▶ **What you will do**
Once you find the line with "(361, 268) = (154, 281): grey" in the data that follows, repeat it and every line after it exactly, through the line with "camera: 80 degrees left, 10 degrees down".

▶ **Excerpted data**
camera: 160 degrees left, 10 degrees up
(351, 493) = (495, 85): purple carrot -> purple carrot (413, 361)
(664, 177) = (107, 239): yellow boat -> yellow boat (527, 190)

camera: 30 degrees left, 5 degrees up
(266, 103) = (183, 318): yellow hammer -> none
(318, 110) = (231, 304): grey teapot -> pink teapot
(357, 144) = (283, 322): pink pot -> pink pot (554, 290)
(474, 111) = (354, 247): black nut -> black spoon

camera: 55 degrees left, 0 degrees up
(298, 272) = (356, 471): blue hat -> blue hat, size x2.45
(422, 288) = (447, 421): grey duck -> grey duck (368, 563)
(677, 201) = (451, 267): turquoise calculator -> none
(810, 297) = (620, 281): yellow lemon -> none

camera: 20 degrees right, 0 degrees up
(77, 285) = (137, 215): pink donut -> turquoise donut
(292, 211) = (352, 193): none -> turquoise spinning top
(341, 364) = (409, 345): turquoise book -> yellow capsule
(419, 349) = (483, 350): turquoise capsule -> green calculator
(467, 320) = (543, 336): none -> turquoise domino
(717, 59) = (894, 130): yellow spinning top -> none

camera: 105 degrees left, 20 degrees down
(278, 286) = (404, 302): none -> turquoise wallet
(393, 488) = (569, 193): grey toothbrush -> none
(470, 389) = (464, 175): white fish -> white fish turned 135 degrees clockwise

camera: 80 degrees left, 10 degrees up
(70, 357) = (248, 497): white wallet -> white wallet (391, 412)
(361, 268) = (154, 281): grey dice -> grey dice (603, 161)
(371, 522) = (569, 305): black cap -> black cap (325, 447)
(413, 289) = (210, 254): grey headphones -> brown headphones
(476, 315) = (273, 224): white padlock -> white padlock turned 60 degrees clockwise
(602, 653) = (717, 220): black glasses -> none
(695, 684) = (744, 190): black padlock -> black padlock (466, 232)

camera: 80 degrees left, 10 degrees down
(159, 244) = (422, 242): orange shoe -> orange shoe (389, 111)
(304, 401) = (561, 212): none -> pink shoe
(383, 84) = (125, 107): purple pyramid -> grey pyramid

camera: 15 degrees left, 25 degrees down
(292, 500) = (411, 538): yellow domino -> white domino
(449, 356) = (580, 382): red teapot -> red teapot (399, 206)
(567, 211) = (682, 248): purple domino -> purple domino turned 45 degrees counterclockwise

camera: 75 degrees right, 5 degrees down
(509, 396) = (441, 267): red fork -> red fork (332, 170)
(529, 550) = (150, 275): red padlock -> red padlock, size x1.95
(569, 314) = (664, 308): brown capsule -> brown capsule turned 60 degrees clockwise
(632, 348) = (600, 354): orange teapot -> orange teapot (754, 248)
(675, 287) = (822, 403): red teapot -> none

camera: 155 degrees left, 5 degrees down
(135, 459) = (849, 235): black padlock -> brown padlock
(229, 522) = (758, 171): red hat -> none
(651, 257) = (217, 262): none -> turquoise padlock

▶ **Response to the task**
(361, 268) = (154, 281): grey dice -> grey dice (603, 161)
(371, 522) = (569, 305): black cap -> black cap (325, 447)
(413, 289) = (210, 254): grey headphones -> brown headphones
(476, 315) = (273, 224): white padlock -> white padlock turned 60 degrees clockwise
(602, 653) = (717, 220): black glasses -> none
(695, 684) = (744, 190): black padlock -> black padlock (466, 232)

camera: 80 degrees left, 10 degrees down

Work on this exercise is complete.